[WHAT IS NEEDED]
Each line from the one that contains "Outline whatever counts as benign epithelium." to the end of the material must be set down exactly, and no line before it.
■ ■ ■ ■ ■
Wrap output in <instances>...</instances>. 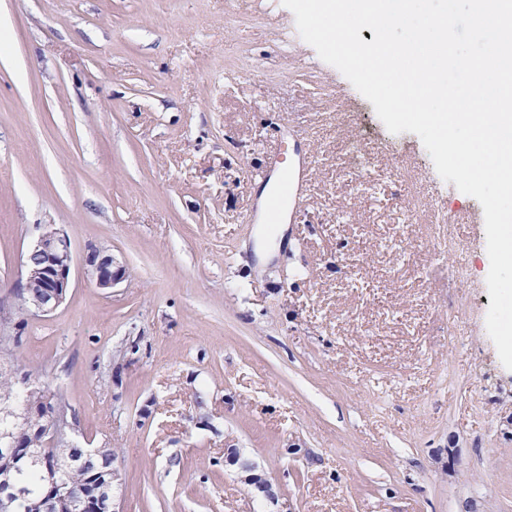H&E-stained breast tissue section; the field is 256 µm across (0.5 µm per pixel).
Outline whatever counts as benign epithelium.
<instances>
[{
	"instance_id": "7a95c632",
	"label": "benign epithelium",
	"mask_w": 512,
	"mask_h": 512,
	"mask_svg": "<svg viewBox=\"0 0 512 512\" xmlns=\"http://www.w3.org/2000/svg\"><path fill=\"white\" fill-rule=\"evenodd\" d=\"M87 265L96 287L102 290L114 288L125 275L123 266L105 248L94 250L87 257ZM71 271L72 247L69 238L54 225H45L44 231L21 261L20 276L14 284L18 299L0 303V315L3 316L0 335L9 338L14 345L22 342L20 323L14 321L15 315L42 317L56 311L71 288ZM20 387L29 398L44 394L42 388L32 386L24 376L20 377ZM33 413L41 419L35 434L43 441L55 448L74 447V422L69 420L65 407L55 396L48 394L36 405L24 402L20 413L23 421H28ZM5 452L14 462L42 469L46 481L43 497L45 512H121L112 494L114 483L119 479L117 469L92 475L88 489L71 495L56 478L62 464L47 459L38 449L28 448L18 440L12 441ZM104 453V446L82 448L79 453L67 456V465L81 466L85 460ZM23 496V488L10 484L5 476H0V512H17L18 502Z\"/></svg>"
}]
</instances>
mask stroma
<instances>
[{
    "instance_id": "1",
    "label": "stroma",
    "mask_w": 512,
    "mask_h": 512,
    "mask_svg": "<svg viewBox=\"0 0 512 512\" xmlns=\"http://www.w3.org/2000/svg\"><path fill=\"white\" fill-rule=\"evenodd\" d=\"M225 2L0 0V298L43 225L73 252L15 366L47 370L76 440L114 450L122 512H512L485 227L411 212L429 185L449 210L473 197L281 0ZM290 121L313 160L279 244L244 217ZM101 247L126 270L107 292L86 270Z\"/></svg>"
}]
</instances>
■ ■ ■ ■ ■
[RESPONSE BELOW]
Outline whatever counts as benign epithelium.
<instances>
[{
	"instance_id": "7a95c632",
	"label": "benign epithelium",
	"mask_w": 512,
	"mask_h": 512,
	"mask_svg": "<svg viewBox=\"0 0 512 512\" xmlns=\"http://www.w3.org/2000/svg\"><path fill=\"white\" fill-rule=\"evenodd\" d=\"M87 265L96 287L102 290L114 288L125 275L123 266L105 248L94 250L87 257ZM71 271L72 247L69 238L54 225H45L44 231L21 261L20 276L14 284L18 299L0 303V315L3 316L0 335L9 338L14 345L22 342L20 323L14 321L15 315L42 317L56 311L71 288ZM20 387L29 398L44 394L42 388L32 386L24 376L20 377ZM33 413L41 419L35 434L43 441L55 448L74 447V422L69 420L65 407L55 396L48 394L36 405L24 402L20 413L23 421H28ZM5 452L14 462L42 469L46 481L43 497L45 512H121L112 494L114 483L119 479L117 469L92 475L88 489L71 495L56 478L62 464L47 459L38 449L28 448L18 440L12 441ZM104 453V446L82 448L79 453L67 456V465L81 466L85 460ZM23 496V488L10 484L5 476H0V512H17L18 502Z\"/></svg>"
}]
</instances>
mask stroma
<instances>
[{
    "instance_id": "1",
    "label": "stroma",
    "mask_w": 512,
    "mask_h": 512,
    "mask_svg": "<svg viewBox=\"0 0 512 512\" xmlns=\"http://www.w3.org/2000/svg\"><path fill=\"white\" fill-rule=\"evenodd\" d=\"M225 2L0 0V298L43 225L73 252L15 366L47 370L76 440L114 450L122 512H512L485 227L411 212L429 185L449 210L473 197L281 0ZM290 121L313 160L279 244L244 217ZM101 247L126 270L107 292L86 270Z\"/></svg>"
}]
</instances>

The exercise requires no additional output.